++++ INFORMATION GIVEN ++++
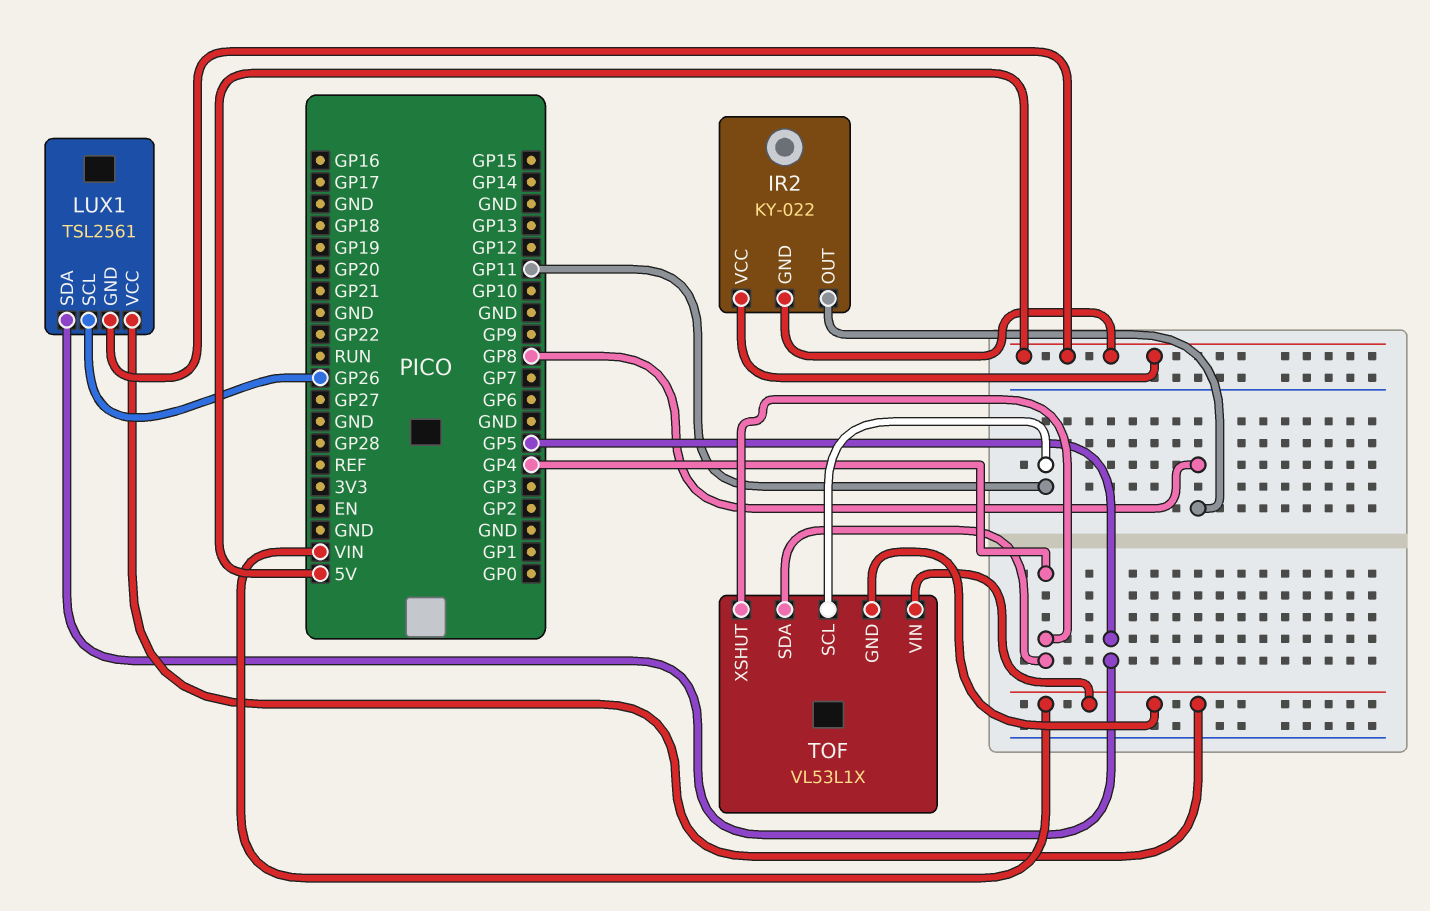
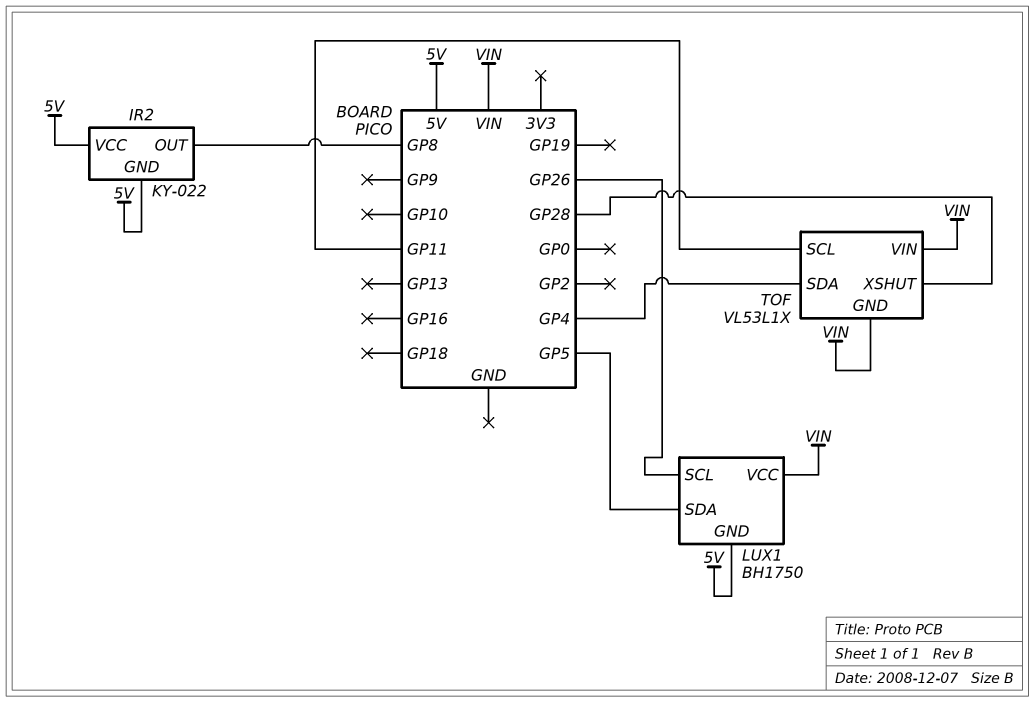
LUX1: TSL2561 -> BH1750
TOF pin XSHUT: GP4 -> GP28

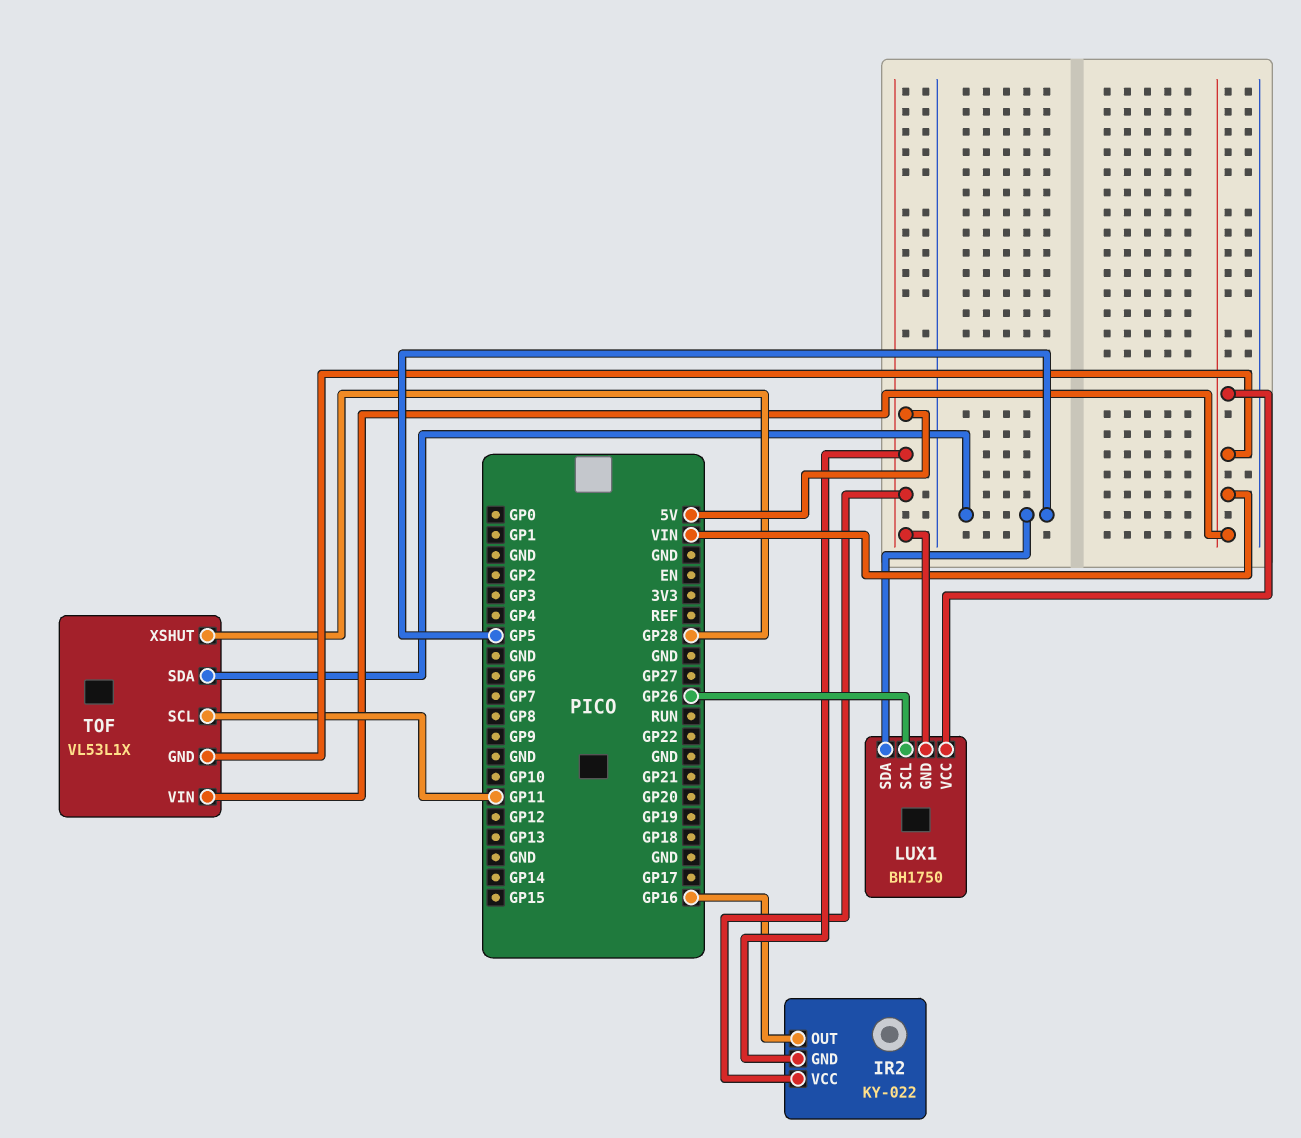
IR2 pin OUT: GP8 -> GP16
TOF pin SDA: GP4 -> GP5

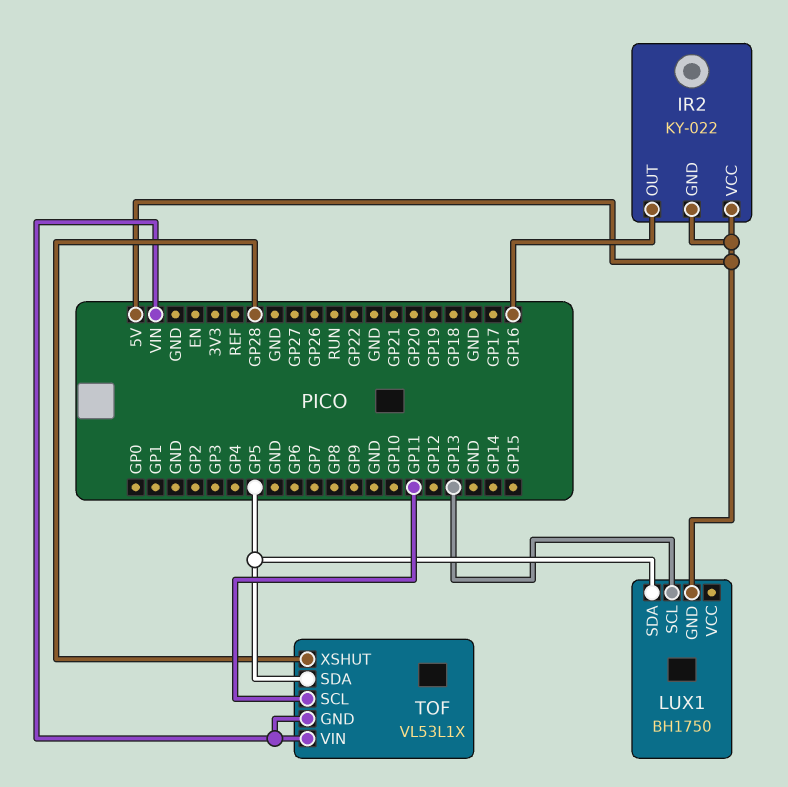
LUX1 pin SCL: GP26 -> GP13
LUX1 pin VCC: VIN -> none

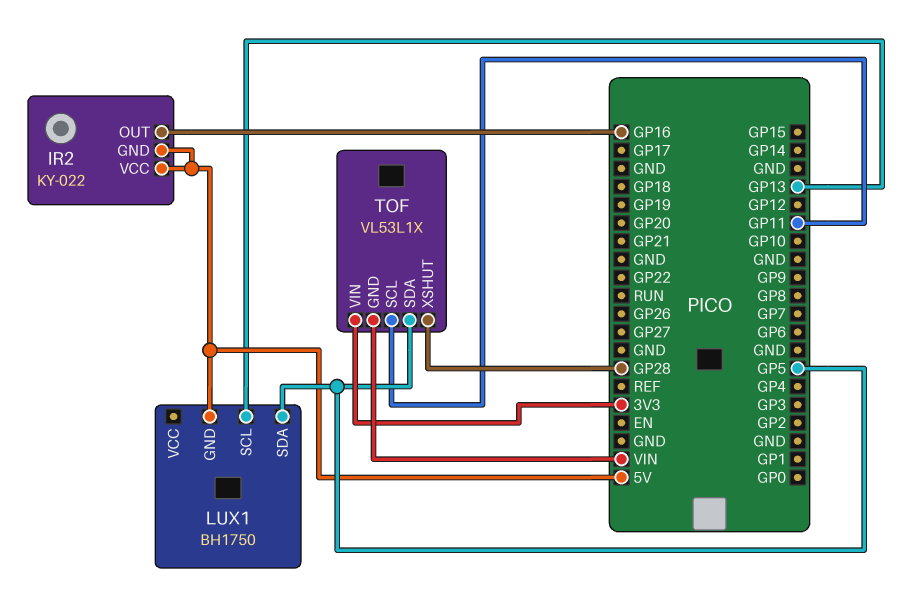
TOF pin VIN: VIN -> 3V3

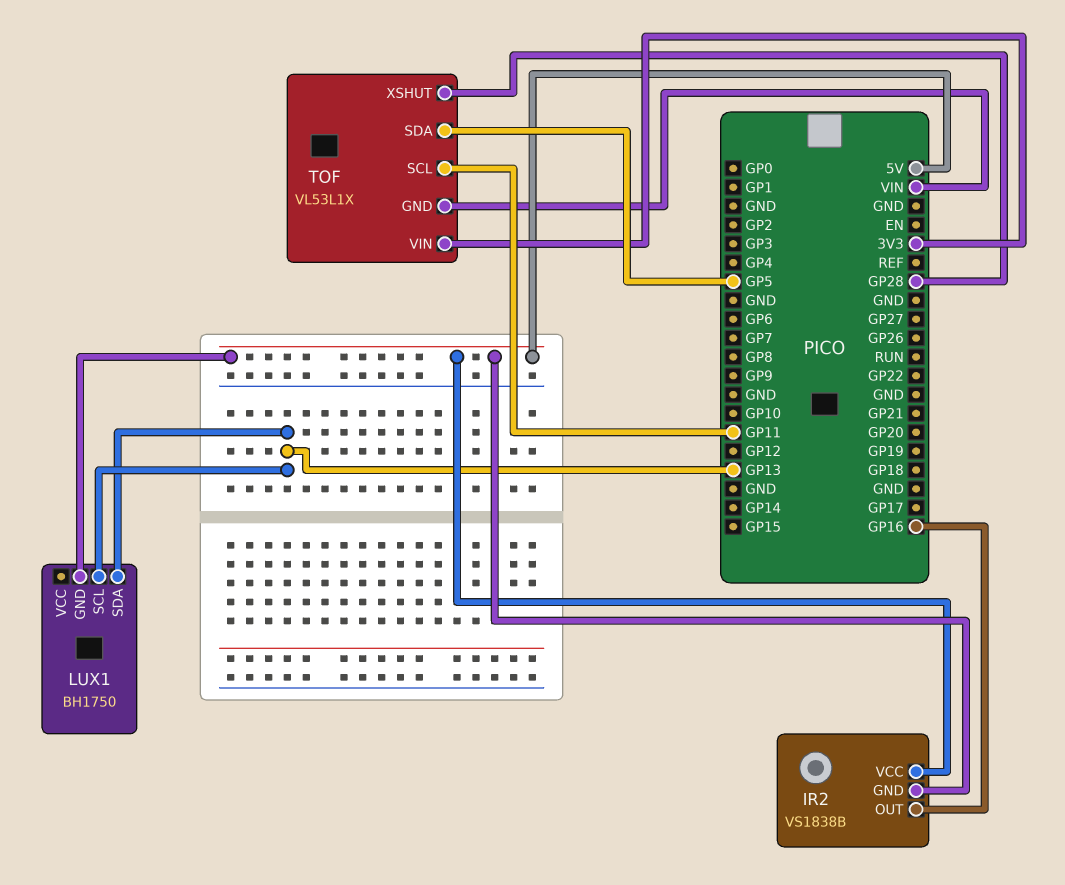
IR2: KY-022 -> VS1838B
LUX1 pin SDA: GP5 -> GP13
++++
++++ INFORMATION GIVEN ++++
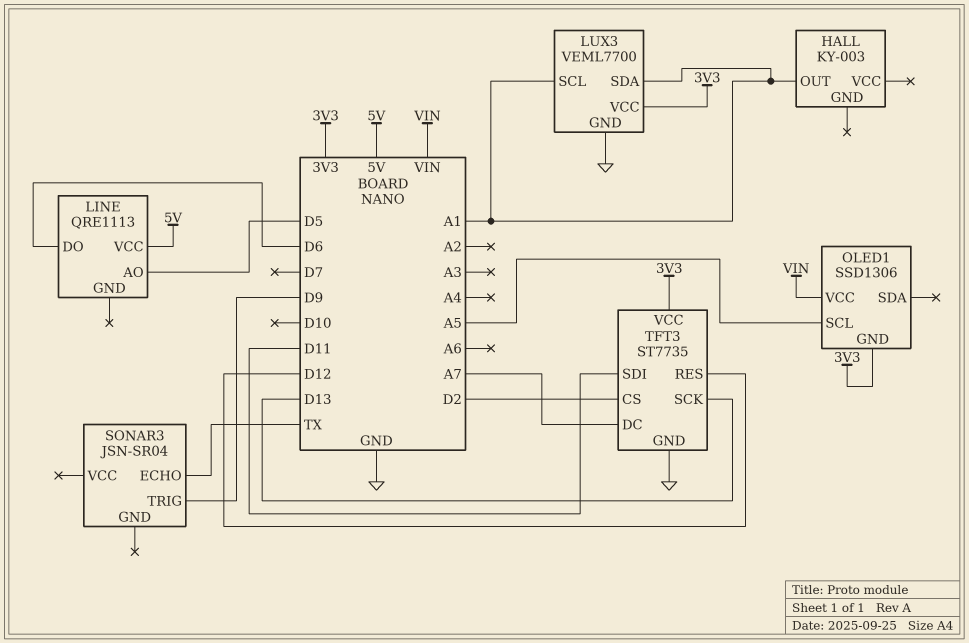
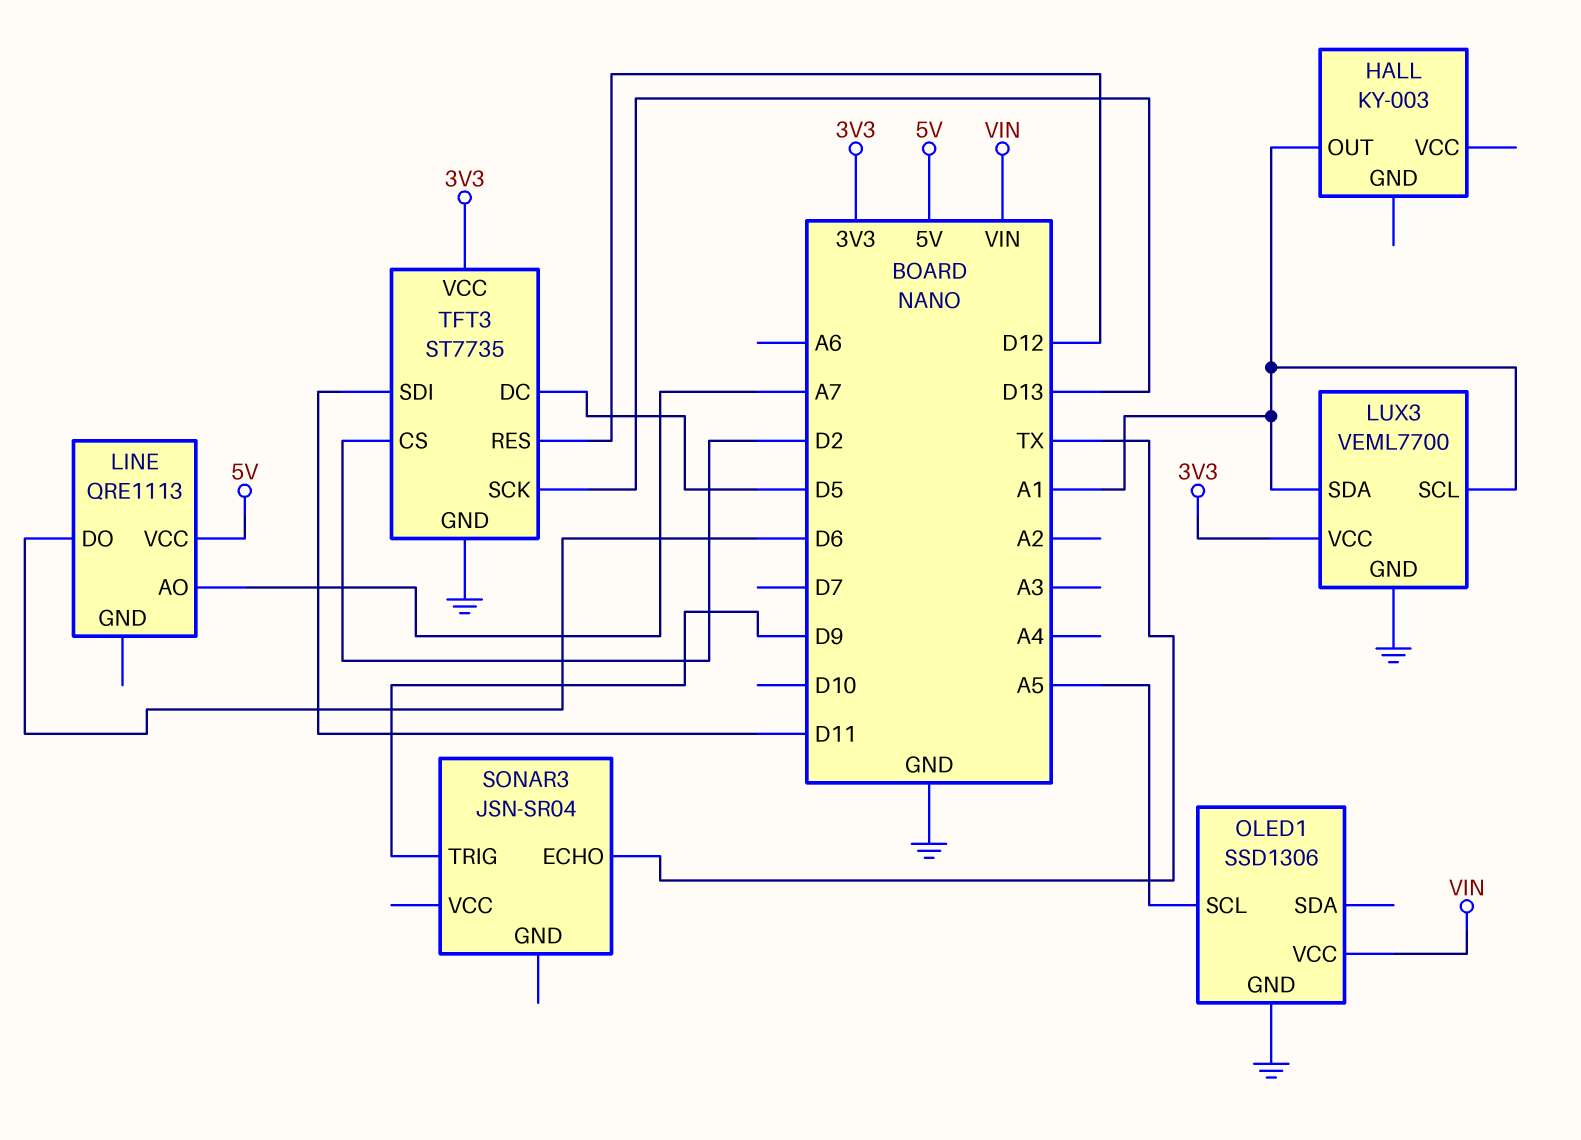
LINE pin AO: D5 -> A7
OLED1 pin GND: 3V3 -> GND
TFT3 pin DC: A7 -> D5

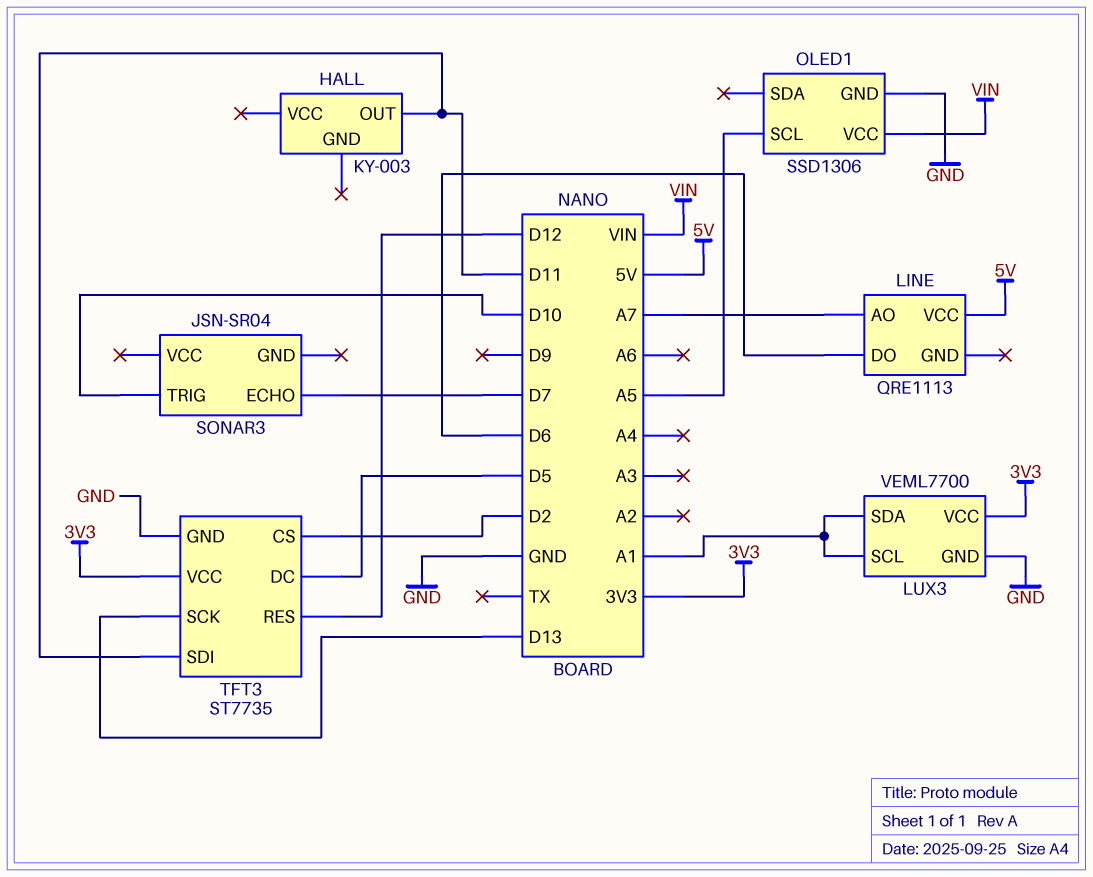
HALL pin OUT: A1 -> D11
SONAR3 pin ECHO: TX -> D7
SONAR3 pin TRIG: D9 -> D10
++++
### [TASK ITEM]
Transcribe the records above from the line holding "HALL pin OUT: A1 -> D11" down to the line holding "SONAR3 pin TRIG: D9 -> D10", inclusive, without adding anything.

### [TASK ANSWER]
HALL pin OUT: A1 -> D11
SONAR3 pin ECHO: TX -> D7
SONAR3 pin TRIG: D9 -> D10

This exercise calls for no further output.